Study material
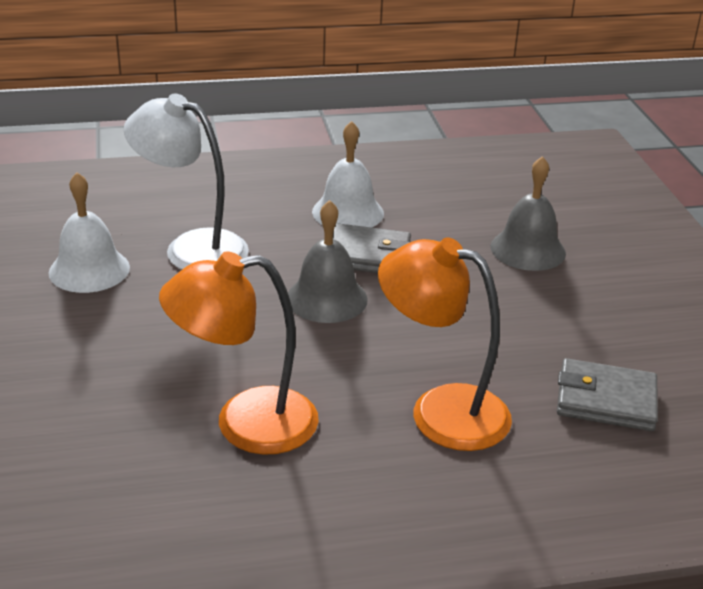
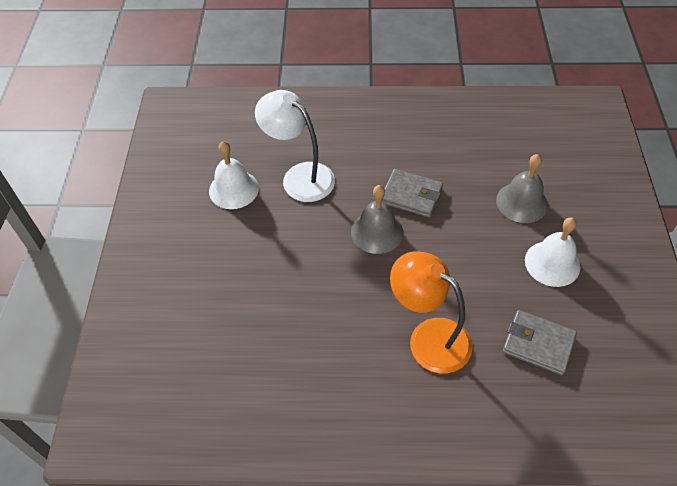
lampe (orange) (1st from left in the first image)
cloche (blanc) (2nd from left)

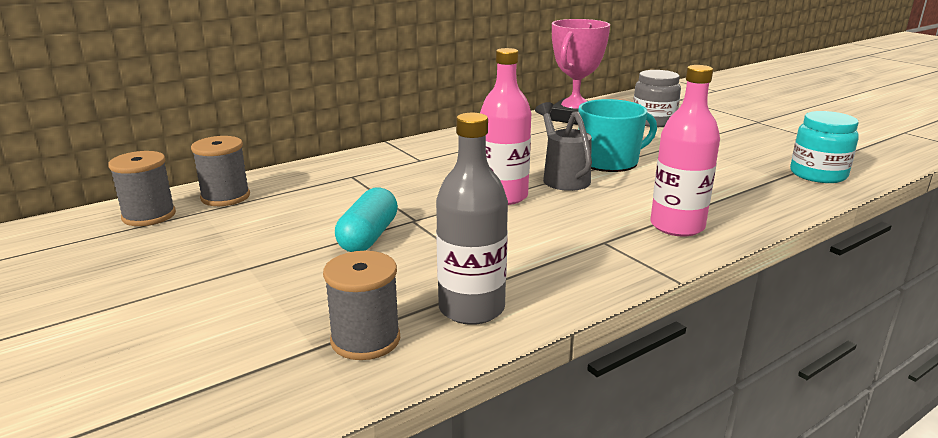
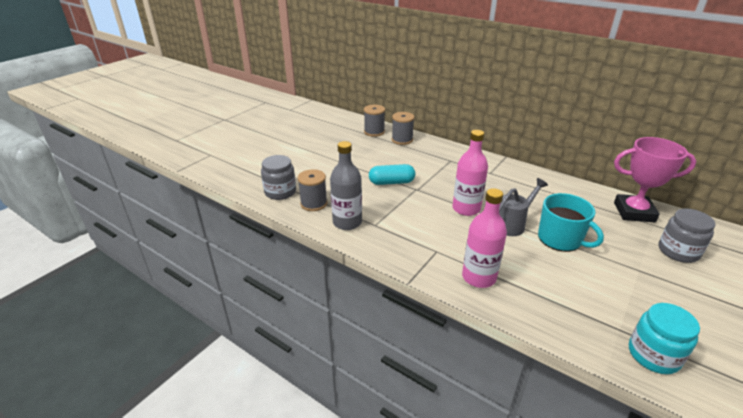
bocal (gris) (1st from left)

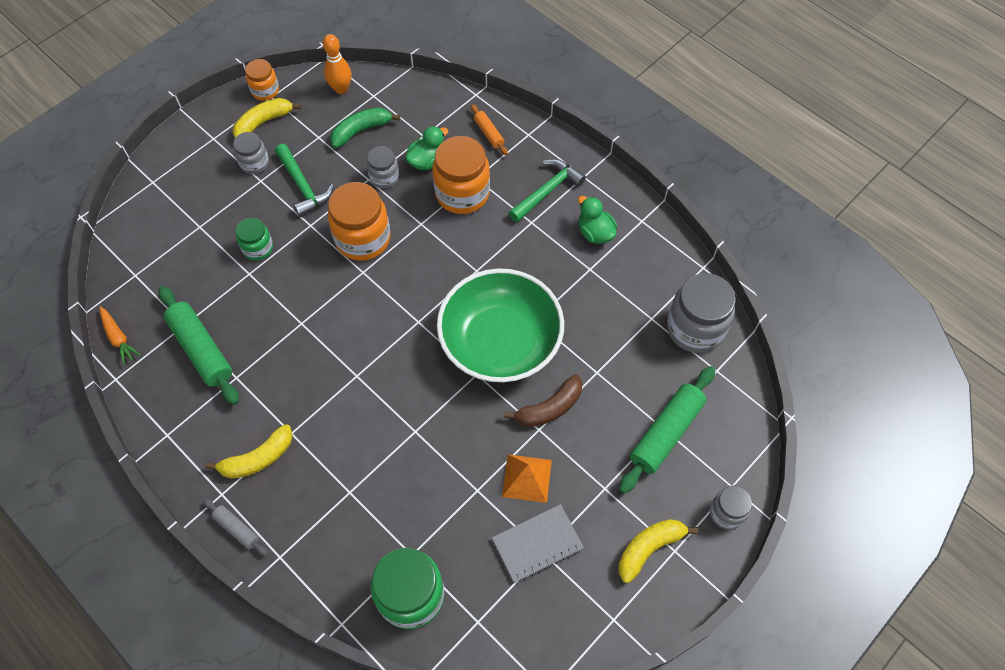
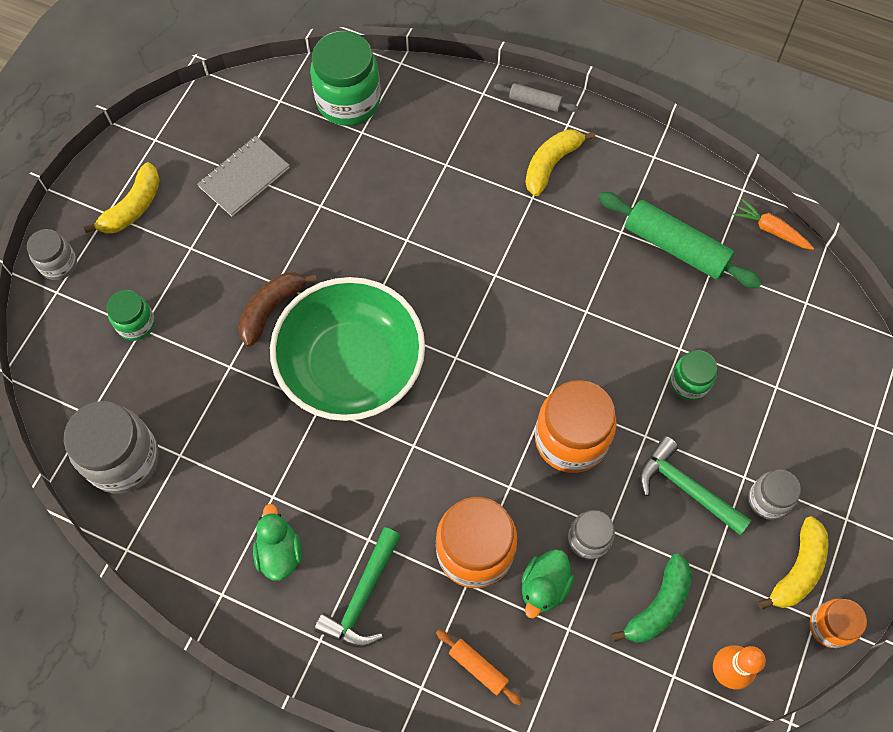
pyramide (orange)
canard (vert) (1st from left)
bocal (vert) (1st from left)

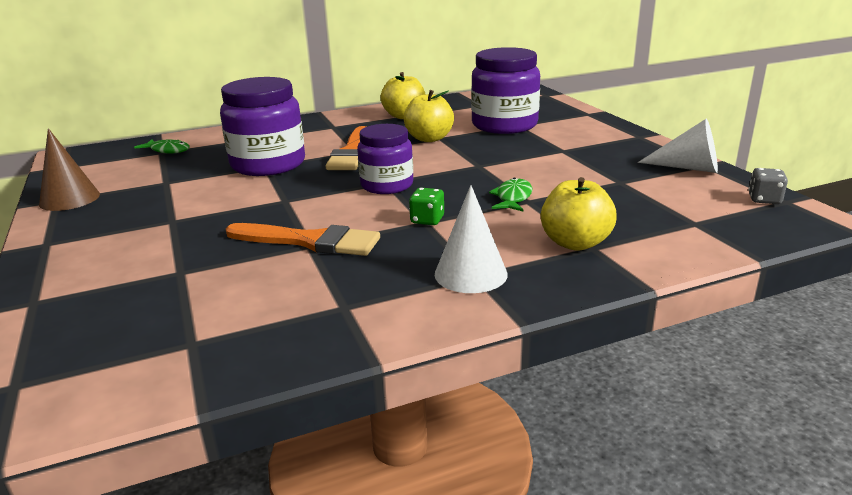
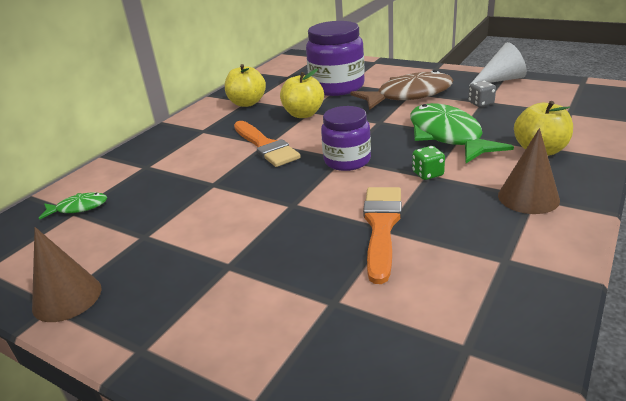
bocal (violet) (1st from left in the first image)
pinceau (orange) (2nd from left)
cône (marron) (2nd from left)
poisson (vert) (2nd from left)
dé (gris)
poisson (marron)

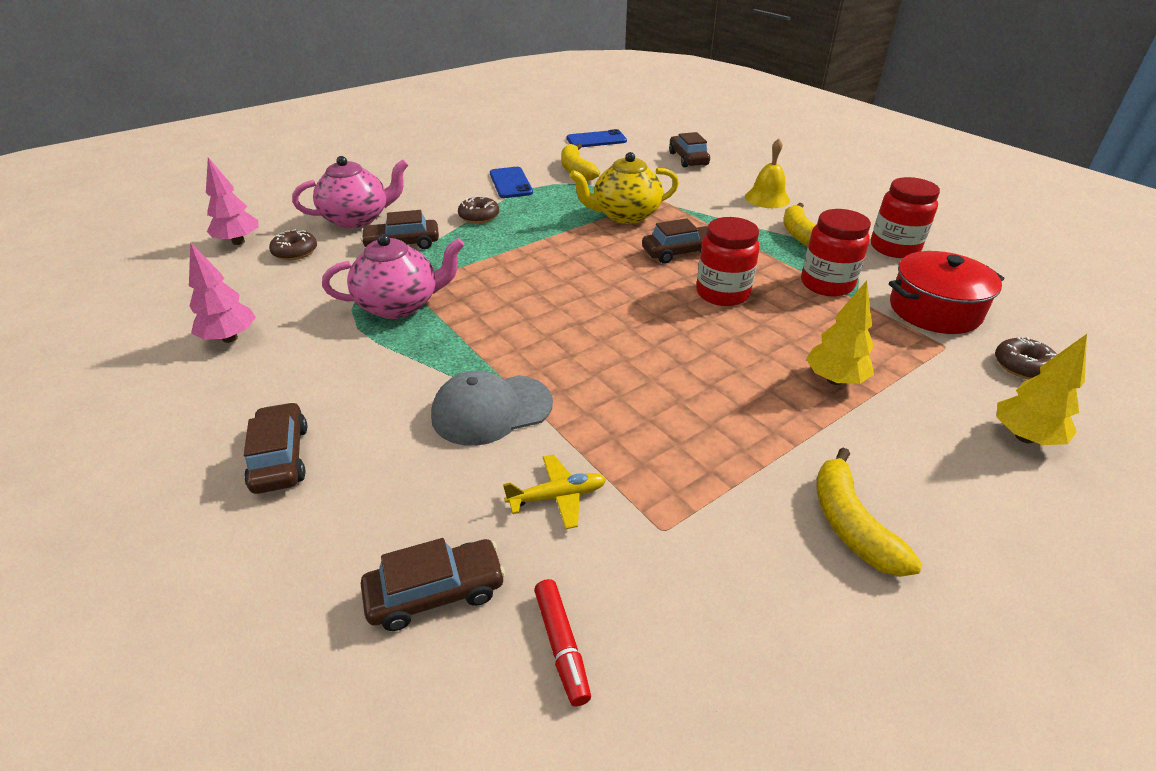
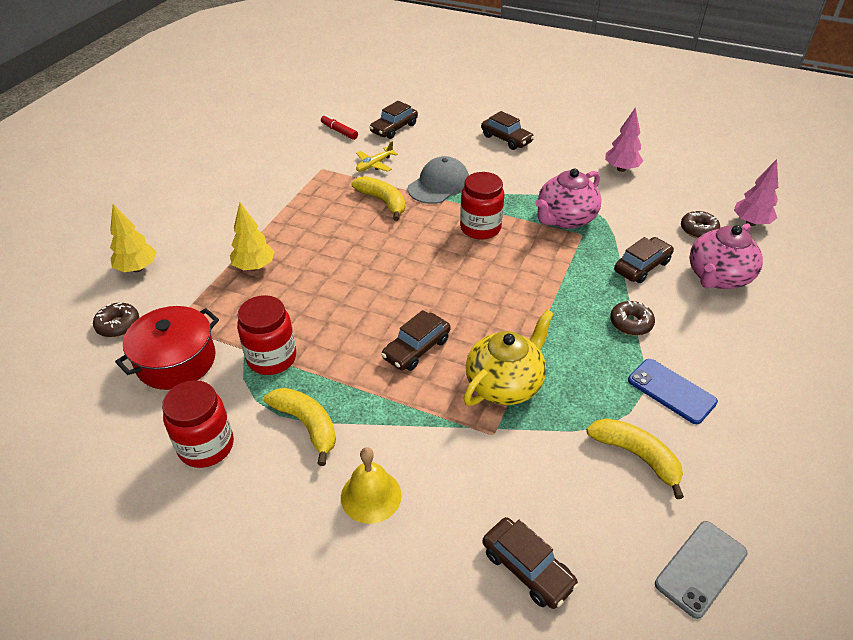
téléphone (gris)
bocal (rouge) (3rd from left)
banane (jaune) (2nd from left)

Task instructions
Starting with the line that holds "canard (vert) (1st from left)", retype each line through the last one in the listing above, exactly as written. Do not copy any pictures.

Task output
canard (vert) (1st from left)
bocal (vert) (1st from left)

bocal (violet) (1st from left in the first image)
pinceau (orange) (2nd from left)
cône (marron) (2nd from left)
poisson (vert) (2nd from left)
dé (gris)
poisson (marron)

téléphone (gris)
bocal (rouge) (3rd from left)
banane (jaune) (2nd from left)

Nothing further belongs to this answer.